Given records:
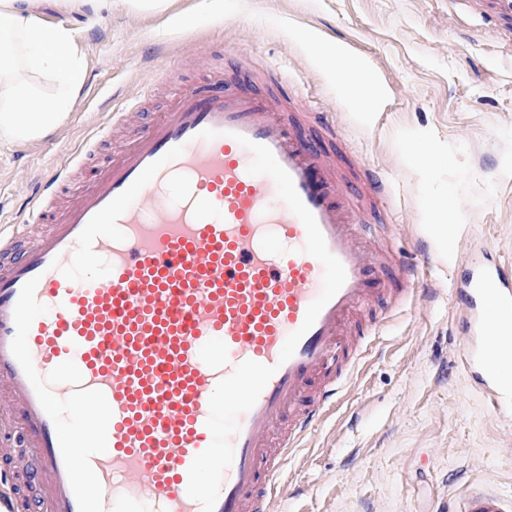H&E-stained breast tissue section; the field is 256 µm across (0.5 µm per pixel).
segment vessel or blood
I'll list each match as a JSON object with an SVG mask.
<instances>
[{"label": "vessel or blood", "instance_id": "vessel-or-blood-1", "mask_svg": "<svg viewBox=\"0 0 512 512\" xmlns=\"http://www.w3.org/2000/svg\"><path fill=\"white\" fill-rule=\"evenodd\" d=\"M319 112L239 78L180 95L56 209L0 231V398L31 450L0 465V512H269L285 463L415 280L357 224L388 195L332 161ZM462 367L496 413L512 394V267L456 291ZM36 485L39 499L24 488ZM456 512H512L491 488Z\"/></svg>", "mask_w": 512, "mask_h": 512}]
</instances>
---
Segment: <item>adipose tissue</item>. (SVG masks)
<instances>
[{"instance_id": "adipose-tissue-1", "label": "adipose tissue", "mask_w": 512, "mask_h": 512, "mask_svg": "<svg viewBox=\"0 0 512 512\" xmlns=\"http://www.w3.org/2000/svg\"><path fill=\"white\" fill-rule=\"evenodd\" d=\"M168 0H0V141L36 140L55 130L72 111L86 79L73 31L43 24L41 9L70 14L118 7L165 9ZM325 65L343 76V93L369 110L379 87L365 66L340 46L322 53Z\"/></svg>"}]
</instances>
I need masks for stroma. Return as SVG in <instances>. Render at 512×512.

Written request: Repeat exactly the lines from the one that contains "Segment: <item>adipose tissue</item>." through the one that contains "I need masks", and only those.

Answer for this exercise:
Segment: <item>adipose tissue</item>. (SVG masks)
<instances>
[{"instance_id": "adipose-tissue-1", "label": "adipose tissue", "mask_w": 512, "mask_h": 512, "mask_svg": "<svg viewBox=\"0 0 512 512\" xmlns=\"http://www.w3.org/2000/svg\"><path fill=\"white\" fill-rule=\"evenodd\" d=\"M168 0H0V141L36 140L55 130L72 111L86 79L73 31L43 24L41 9L70 14L118 7L165 9ZM325 65L343 76V93L369 110L379 87L365 66L340 46L322 53Z\"/></svg>"}]
</instances>
I need masks for stroma. Return as SVG in <instances>. Render at 512×512.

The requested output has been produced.